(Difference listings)

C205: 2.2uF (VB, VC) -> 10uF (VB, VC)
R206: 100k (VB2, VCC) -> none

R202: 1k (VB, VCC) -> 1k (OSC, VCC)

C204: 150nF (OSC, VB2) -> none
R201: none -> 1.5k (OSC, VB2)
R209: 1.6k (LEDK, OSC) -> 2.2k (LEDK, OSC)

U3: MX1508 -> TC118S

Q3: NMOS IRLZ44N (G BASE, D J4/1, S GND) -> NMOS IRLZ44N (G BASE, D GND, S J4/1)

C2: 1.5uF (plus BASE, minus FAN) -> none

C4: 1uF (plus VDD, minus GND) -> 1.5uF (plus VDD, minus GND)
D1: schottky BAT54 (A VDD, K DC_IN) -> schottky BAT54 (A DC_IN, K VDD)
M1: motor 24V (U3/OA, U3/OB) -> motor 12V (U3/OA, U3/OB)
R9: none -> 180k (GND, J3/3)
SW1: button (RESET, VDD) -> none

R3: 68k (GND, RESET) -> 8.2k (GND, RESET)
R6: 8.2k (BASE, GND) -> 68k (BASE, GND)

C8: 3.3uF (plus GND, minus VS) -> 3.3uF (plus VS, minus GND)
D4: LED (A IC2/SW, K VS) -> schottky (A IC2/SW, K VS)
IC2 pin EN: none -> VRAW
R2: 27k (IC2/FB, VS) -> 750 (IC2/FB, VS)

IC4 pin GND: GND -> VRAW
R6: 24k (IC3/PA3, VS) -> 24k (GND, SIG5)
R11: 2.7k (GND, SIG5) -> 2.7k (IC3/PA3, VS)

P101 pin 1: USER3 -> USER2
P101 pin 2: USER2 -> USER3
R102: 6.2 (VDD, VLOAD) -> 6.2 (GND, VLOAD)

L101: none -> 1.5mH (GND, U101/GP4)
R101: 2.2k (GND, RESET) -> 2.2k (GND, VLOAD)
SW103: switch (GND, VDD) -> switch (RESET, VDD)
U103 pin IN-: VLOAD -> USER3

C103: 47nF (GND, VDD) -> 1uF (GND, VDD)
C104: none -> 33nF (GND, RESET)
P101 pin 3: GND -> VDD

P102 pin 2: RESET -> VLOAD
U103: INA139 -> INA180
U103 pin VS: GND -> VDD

• _Exercise brief_: Your reply should consist of all the records, set down exactly.

• _Result_:
C205: 2.2uF (VB, VC) -> 10uF (VB, VC)
R206: 100k (VB2, VCC) -> none

R202: 1k (VB, VCC) -> 1k (OSC, VCC)

C204: 150nF (OSC, VB2) -> none
R201: none -> 1.5k (OSC, VB2)
R209: 1.6k (LEDK, OSC) -> 2.2k (LEDK, OSC)

U3: MX1508 -> TC118S

Q3: NMOS IRLZ44N (G BASE, D J4/1, S GND) -> NMOS IRLZ44N (G BASE, D GND, S J4/1)

C2: 1.5uF (plus BASE, minus FAN) -> none

C4: 1uF (plus VDD, minus GND) -> 1.5uF (plus VDD, minus GND)
D1: schottky BAT54 (A VDD, K DC_IN) -> schottky BAT54 (A DC_IN, K VDD)
M1: motor 24V (U3/OA, U3/OB) -> motor 12V (U3/OA, U3/OB)
R9: none -> 180k (GND, J3/3)
SW1: button (RESET, VDD) -> none

R3: 68k (GND, RESET) -> 8.2k (GND, RESET)
R6: 8.2k (BASE, GND) -> 68k (BASE, GND)

C8: 3.3uF (plus GND, minus VS) -> 3.3uF (plus VS, minus GND)
D4: LED (A IC2/SW, K VS) -> schottky (A IC2/SW, K VS)
IC2 pin EN: none -> VRAW
R2: 27k (IC2/FB, VS) -> 750 (IC2/FB, VS)

IC4 pin GND: GND -> VRAW
R6: 24k (IC3/PA3, VS) -> 24k (GND, SIG5)
R11: 2.7k (GND, SIG5) -> 2.7k (IC3/PA3, VS)

P101 pin 1: USER3 -> USER2
P101 pin 2: USER2 -> USER3
R102: 6.2 (VDD, VLOAD) -> 6.2 (GND, VLOAD)

L101: none -> 1.5mH (GND, U101/GP4)
R101: 2.2k (GND, RESET) -> 2.2k (GND, VLOAD)
SW103: switch (GND, VDD) -> switch (RESET, VDD)
U103 pin IN-: VLOAD -> USER3

C103: 47nF (GND, VDD) -> 1uF (GND, VDD)
C104: none -> 33nF (GND, RESET)
P101 pin 3: GND -> VDD

P102 pin 2: RESET -> VLOAD
U103: INA139 -> INA180
U103 pin VS: GND -> VDD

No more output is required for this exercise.